Activity :: After locating the line that contains "orange bowling pin: 4 -> 3" in the records below, write out exactly that line and each line after it through the one that contains "green marker: 2 -> 5", and nothing else.

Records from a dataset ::
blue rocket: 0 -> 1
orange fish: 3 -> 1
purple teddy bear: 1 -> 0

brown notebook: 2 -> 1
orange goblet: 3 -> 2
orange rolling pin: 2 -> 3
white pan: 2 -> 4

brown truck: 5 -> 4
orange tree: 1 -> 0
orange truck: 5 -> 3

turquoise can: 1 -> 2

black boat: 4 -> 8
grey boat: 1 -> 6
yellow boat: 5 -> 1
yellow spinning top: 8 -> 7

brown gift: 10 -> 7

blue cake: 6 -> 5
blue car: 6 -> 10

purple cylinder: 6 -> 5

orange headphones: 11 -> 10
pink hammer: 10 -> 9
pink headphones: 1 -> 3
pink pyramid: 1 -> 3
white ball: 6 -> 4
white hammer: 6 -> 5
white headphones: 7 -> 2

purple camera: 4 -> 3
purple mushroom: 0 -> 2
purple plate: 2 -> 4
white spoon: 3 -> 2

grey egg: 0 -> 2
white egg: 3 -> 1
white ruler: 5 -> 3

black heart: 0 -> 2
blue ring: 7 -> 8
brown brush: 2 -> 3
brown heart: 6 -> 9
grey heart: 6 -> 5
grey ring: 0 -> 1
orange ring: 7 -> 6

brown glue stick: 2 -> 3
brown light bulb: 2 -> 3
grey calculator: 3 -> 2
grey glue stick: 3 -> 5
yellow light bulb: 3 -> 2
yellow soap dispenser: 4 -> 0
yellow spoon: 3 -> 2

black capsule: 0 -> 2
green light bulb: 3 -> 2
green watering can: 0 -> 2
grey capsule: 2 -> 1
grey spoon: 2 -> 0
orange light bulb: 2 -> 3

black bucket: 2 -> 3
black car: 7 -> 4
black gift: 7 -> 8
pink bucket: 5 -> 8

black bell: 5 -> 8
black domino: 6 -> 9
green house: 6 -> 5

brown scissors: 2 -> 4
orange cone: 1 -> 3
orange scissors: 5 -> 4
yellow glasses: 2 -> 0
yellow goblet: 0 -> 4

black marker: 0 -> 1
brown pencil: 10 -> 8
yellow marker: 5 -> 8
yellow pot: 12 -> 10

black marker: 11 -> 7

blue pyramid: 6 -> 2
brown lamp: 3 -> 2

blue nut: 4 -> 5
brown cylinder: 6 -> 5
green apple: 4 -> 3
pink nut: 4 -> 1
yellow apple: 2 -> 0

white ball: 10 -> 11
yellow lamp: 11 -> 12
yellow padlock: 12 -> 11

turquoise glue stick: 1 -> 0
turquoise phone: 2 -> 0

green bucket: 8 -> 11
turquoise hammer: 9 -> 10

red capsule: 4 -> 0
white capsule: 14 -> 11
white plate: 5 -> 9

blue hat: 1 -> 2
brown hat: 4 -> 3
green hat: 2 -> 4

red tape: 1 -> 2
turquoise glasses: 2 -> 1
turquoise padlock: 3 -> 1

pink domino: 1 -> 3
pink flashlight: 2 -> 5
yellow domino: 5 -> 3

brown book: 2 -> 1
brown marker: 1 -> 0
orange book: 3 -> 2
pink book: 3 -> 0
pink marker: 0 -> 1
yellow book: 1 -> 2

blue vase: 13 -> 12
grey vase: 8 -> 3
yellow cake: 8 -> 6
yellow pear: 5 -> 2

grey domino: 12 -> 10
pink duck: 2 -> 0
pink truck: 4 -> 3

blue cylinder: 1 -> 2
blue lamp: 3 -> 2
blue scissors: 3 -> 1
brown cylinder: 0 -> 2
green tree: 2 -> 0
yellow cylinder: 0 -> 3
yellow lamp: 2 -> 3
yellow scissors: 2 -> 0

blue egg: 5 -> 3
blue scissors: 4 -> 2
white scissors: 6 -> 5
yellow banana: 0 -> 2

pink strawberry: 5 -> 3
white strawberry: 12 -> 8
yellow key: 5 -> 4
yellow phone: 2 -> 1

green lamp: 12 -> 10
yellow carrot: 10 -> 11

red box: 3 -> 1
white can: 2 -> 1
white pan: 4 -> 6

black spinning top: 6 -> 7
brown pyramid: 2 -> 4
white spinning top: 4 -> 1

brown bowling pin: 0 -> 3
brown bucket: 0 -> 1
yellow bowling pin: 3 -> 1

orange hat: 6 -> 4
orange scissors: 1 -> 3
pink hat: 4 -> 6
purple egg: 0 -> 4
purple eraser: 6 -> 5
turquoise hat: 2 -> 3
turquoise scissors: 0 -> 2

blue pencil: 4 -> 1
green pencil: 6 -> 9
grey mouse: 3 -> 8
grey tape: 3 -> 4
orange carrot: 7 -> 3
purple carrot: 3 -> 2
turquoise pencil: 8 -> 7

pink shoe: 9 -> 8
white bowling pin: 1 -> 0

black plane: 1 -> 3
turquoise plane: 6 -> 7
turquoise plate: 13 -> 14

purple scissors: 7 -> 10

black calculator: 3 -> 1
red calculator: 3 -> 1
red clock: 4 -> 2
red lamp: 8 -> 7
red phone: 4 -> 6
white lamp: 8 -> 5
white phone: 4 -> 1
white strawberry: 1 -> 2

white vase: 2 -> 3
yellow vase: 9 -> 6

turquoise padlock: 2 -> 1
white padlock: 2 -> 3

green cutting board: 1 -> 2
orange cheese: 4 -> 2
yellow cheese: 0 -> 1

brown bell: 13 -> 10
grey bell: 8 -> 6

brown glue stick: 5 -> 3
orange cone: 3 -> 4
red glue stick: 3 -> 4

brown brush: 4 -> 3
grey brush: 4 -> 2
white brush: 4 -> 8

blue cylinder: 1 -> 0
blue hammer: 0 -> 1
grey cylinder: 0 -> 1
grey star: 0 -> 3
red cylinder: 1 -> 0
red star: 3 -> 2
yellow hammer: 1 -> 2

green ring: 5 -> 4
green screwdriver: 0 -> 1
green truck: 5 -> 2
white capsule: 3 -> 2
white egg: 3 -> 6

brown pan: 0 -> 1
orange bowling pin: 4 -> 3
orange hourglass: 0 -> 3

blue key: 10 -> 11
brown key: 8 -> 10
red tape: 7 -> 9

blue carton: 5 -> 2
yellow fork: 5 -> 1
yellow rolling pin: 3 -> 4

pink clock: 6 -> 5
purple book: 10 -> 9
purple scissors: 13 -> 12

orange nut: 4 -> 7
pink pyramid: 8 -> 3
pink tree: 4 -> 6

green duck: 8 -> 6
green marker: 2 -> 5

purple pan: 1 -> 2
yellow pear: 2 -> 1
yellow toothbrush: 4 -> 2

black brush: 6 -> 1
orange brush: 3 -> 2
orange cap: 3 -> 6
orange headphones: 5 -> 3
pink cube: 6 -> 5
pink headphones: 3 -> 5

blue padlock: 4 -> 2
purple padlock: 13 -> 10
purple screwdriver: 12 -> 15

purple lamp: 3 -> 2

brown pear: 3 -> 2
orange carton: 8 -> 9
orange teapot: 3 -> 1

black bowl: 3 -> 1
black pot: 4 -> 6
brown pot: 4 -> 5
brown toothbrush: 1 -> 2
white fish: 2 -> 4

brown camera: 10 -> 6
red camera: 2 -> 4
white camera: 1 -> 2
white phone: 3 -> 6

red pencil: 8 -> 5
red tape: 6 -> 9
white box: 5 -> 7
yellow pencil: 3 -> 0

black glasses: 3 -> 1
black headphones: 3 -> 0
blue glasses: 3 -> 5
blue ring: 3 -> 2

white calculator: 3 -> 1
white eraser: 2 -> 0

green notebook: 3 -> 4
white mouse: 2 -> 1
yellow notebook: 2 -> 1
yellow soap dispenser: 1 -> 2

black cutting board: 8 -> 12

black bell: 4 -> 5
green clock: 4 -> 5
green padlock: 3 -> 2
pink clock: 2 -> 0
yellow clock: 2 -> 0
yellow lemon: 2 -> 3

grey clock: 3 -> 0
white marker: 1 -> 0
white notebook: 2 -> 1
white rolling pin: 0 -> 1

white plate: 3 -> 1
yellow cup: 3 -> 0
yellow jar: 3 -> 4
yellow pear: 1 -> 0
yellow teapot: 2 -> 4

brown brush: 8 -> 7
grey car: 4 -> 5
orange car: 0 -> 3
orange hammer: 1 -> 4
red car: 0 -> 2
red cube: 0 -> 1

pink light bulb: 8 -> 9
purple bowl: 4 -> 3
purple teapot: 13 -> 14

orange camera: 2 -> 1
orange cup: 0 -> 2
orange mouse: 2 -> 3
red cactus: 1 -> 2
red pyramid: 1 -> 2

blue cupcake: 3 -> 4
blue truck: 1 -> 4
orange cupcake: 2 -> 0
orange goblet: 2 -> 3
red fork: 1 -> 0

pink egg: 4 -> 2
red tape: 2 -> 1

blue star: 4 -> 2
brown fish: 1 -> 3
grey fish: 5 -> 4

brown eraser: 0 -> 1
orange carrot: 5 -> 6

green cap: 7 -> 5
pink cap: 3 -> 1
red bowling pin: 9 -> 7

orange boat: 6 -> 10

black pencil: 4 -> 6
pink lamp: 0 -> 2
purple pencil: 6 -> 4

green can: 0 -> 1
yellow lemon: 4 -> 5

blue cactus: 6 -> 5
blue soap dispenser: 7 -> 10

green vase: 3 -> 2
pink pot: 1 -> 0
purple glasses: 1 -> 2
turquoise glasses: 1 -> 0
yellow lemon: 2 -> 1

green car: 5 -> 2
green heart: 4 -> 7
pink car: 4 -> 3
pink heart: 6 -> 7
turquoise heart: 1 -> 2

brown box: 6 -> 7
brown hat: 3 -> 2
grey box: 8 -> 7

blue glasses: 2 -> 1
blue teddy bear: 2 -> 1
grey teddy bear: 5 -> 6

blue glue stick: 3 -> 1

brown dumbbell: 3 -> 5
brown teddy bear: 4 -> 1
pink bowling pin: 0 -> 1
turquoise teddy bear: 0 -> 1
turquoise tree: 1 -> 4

Task answer ::
orange bowling pin: 4 -> 3
orange hourglass: 0 -> 3

blue key: 10 -> 11
brown key: 8 -> 10
red tape: 7 -> 9

blue carton: 5 -> 2
yellow fork: 5 -> 1
yellow rolling pin: 3 -> 4

pink clock: 6 -> 5
purple book: 10 -> 9
purple scissors: 13 -> 12

orange nut: 4 -> 7
pink pyramid: 8 -> 3
pink tree: 4 -> 6

green duck: 8 -> 6
green marker: 2 -> 5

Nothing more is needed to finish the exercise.